[Supplied material — start]

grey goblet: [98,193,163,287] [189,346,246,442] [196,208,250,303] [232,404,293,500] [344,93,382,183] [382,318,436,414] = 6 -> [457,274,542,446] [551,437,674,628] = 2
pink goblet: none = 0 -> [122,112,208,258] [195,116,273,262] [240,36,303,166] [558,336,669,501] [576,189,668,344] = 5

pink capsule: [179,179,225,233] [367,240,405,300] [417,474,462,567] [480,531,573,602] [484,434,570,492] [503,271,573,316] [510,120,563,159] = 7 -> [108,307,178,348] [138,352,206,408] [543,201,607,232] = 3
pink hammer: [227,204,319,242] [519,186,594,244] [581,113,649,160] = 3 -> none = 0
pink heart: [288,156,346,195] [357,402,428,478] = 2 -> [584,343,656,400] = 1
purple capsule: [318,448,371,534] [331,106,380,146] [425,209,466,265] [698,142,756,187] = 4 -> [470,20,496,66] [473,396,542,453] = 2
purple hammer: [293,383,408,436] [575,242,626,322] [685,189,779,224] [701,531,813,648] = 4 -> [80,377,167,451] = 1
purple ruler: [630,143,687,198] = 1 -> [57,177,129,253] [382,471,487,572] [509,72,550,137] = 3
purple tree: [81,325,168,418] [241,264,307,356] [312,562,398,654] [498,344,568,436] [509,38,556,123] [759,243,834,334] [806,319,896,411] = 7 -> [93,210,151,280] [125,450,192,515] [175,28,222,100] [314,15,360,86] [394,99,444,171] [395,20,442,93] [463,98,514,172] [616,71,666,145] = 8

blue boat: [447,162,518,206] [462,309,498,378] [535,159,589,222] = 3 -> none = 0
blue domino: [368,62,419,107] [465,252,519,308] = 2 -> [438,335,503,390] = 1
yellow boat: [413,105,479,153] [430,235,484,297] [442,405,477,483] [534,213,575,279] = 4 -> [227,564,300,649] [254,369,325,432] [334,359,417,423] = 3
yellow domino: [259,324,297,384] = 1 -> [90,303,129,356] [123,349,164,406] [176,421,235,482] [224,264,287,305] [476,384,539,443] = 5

[Supplied material — finish]
[Supplied material — start]

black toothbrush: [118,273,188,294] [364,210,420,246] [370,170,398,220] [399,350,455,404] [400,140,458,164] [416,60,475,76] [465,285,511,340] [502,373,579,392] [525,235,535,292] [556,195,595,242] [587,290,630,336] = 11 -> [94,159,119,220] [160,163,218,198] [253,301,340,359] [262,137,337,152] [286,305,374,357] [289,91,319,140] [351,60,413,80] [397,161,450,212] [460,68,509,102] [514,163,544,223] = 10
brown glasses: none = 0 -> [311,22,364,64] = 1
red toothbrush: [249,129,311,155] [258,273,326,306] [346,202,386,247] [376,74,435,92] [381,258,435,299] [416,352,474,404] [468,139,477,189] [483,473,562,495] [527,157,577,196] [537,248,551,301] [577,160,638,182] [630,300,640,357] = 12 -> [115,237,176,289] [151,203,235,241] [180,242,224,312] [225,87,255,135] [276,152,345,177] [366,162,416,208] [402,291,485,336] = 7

[Supplied material — finish]
[Supplied material — start]

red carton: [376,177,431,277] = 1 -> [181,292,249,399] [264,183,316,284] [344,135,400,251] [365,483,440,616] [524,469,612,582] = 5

[Supplied material — finish]

** Exercise aim **
Which lines above include the word "hammer"? Pick them out and copy them.

** Result of this exercise **
pink hammer: [227,204,319,242] [519,186,594,244] [581,113,649,160] = 3 -> none = 0
purple hammer: [293,383,408,436] [575,242,626,322] [685,189,779,224] [701,531,813,648] = 4 -> [80,377,167,451] = 1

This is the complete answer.